- [EXERCISE MATERIAL]:
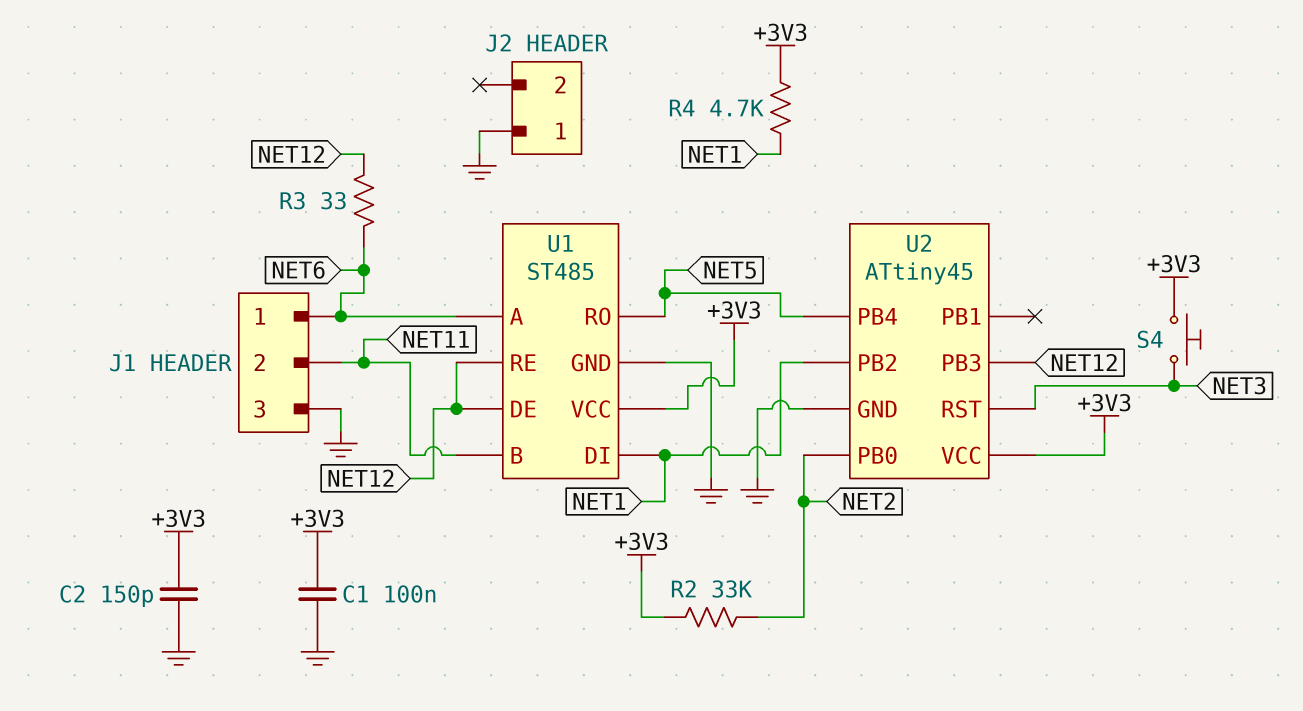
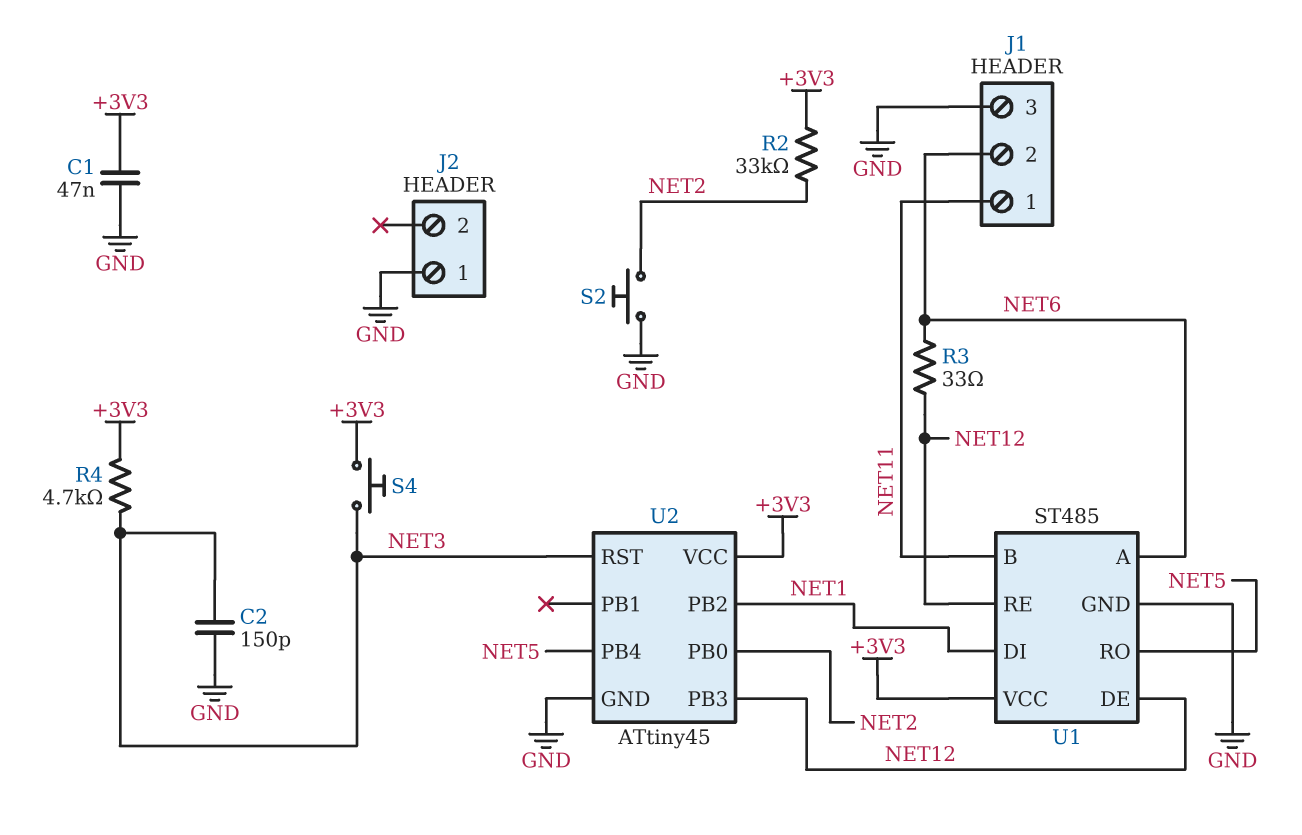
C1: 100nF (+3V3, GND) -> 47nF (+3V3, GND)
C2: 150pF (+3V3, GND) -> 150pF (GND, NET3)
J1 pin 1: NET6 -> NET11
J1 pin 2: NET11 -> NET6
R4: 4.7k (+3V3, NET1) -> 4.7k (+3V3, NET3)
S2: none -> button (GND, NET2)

==

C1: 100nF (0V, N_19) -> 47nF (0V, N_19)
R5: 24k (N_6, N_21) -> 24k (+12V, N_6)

- [WHAT TO PRODUCE]: Reproduce word for word the material above, starting with the line that has "J1 pin 2: NET11 -> NET6" and stopping after the line that has "S2: none -> button (GND, NET2)".

- [TASK ANSWER]:
J1 pin 2: NET11 -> NET6
R4: 4.7k (+3V3, NET1) -> 4.7k (+3V3, NET3)
S2: none -> button (GND, NET2)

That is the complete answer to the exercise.